Show each line in the listing below that contains the word "grey".
-------- Recorded data --------
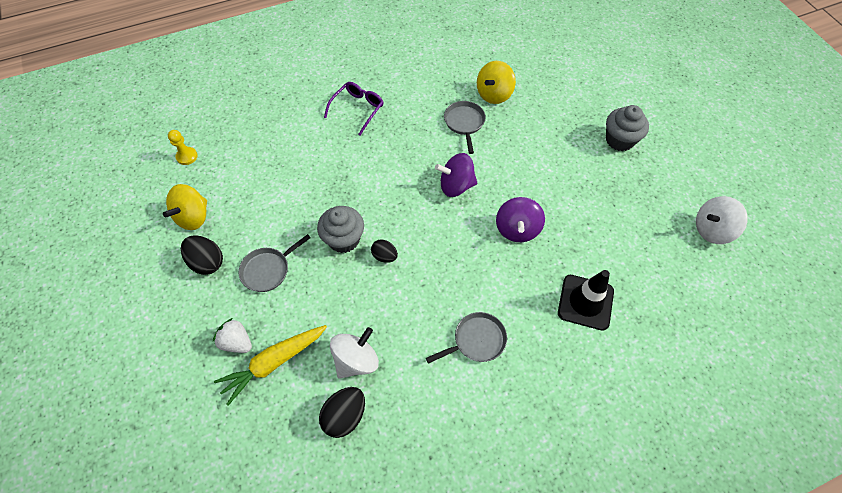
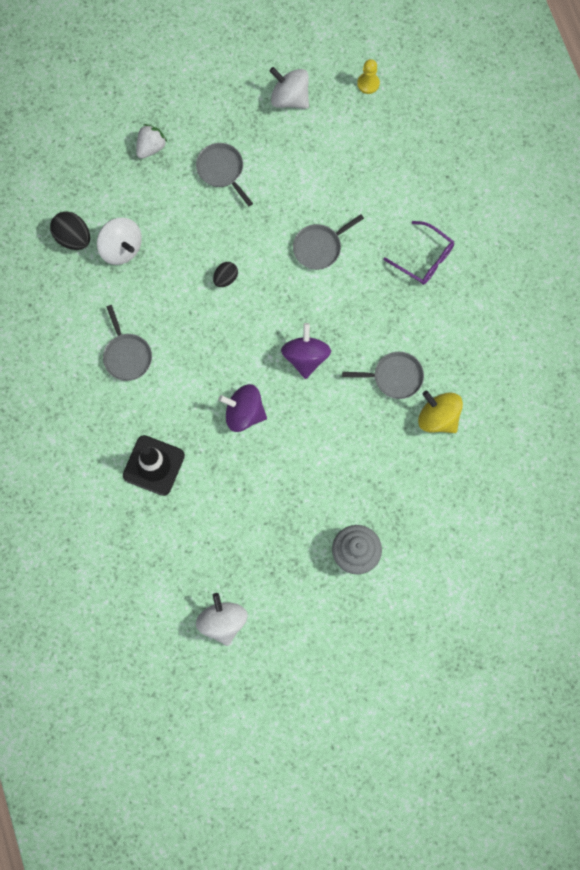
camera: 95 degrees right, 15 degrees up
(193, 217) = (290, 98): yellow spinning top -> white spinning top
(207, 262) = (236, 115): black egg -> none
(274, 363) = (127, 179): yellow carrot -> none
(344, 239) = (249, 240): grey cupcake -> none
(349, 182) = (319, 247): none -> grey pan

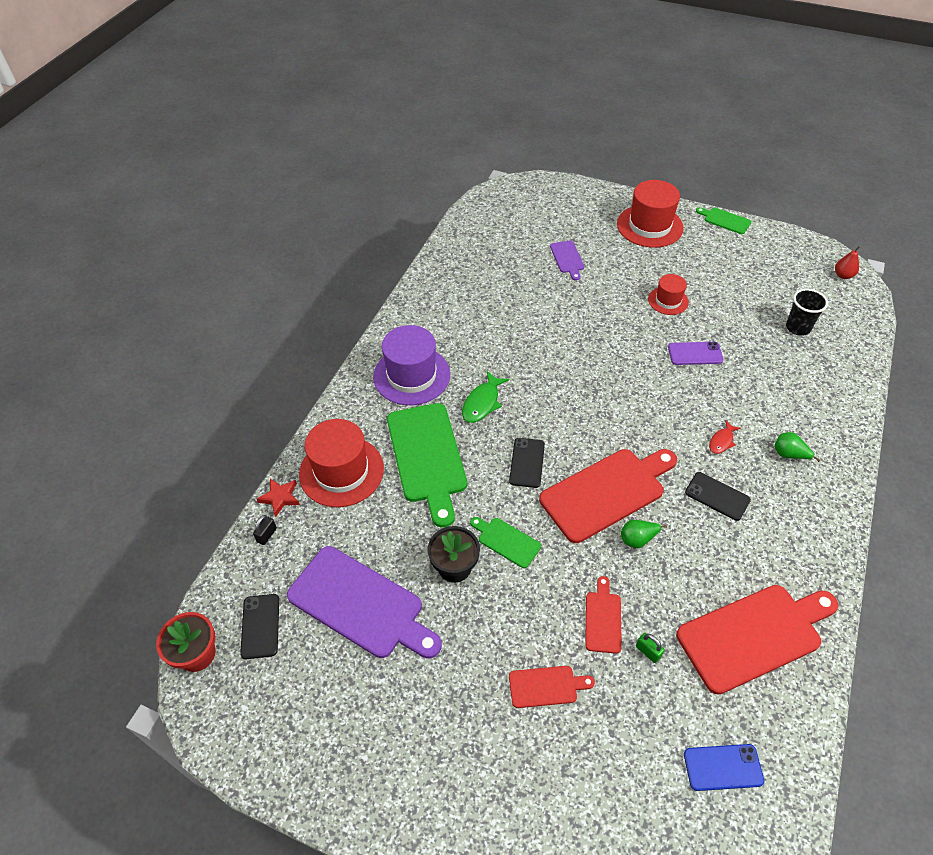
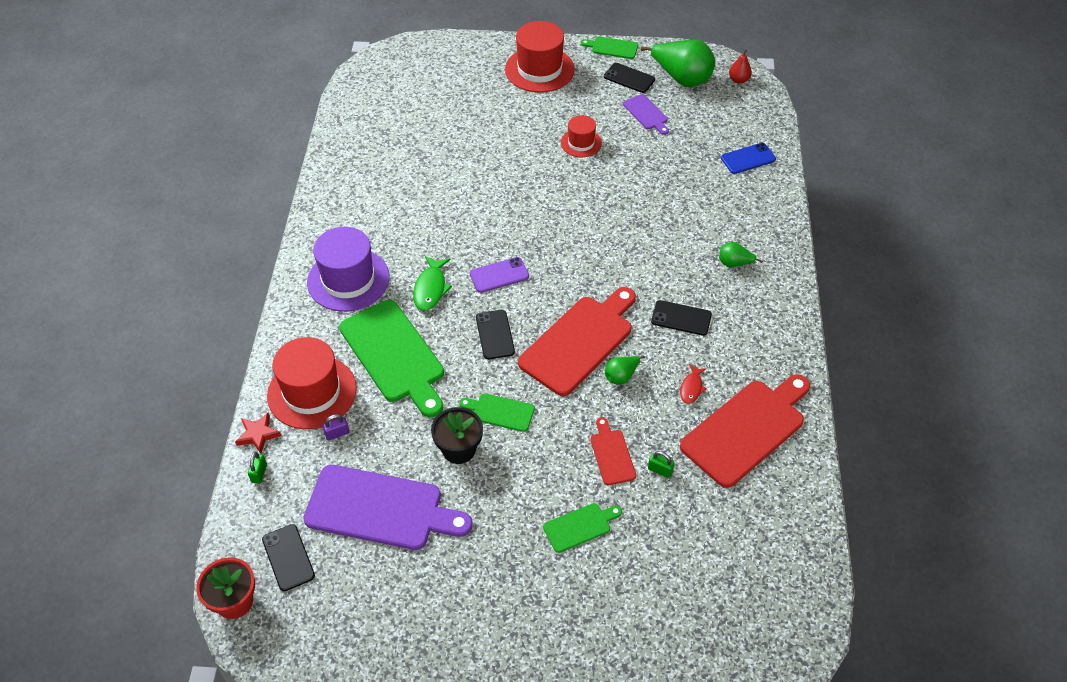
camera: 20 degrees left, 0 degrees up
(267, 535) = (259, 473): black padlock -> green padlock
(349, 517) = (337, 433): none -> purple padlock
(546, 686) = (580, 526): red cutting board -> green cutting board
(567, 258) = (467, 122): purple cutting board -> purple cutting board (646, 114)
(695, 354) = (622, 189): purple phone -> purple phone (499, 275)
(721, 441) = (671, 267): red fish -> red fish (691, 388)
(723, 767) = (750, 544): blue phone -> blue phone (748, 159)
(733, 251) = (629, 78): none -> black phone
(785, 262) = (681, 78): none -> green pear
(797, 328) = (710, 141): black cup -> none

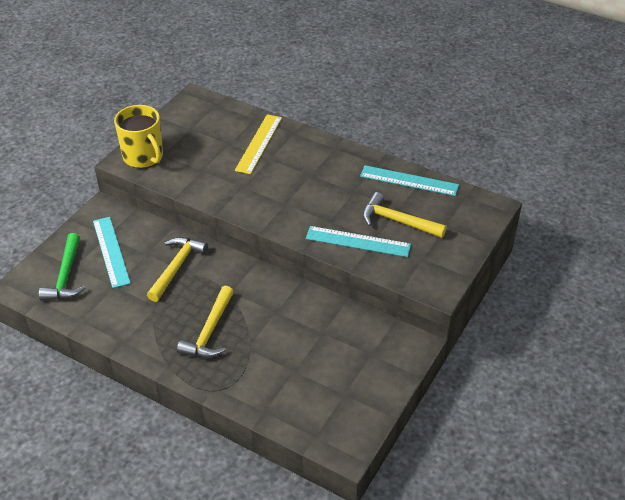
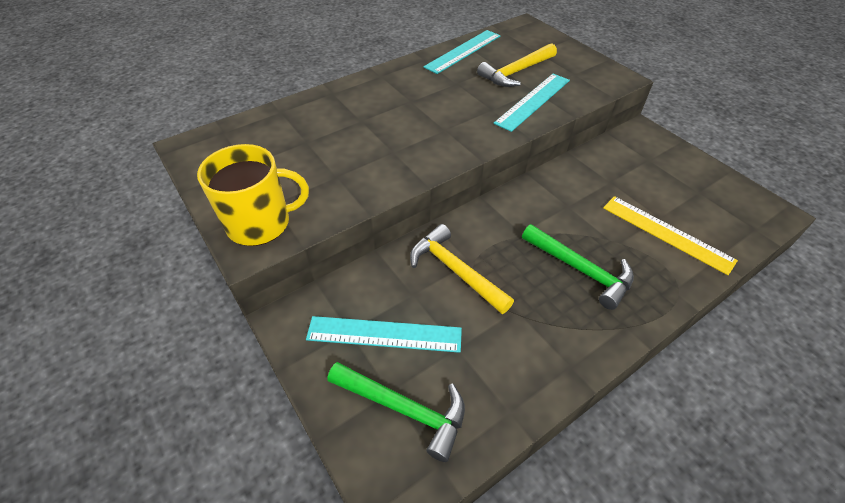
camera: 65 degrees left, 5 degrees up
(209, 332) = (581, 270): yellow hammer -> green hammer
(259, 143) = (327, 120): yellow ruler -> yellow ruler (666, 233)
--------
Answer section —
(344, 239) = (249, 240): grey cupcake -> none
(349, 182) = (319, 247): none -> grey pan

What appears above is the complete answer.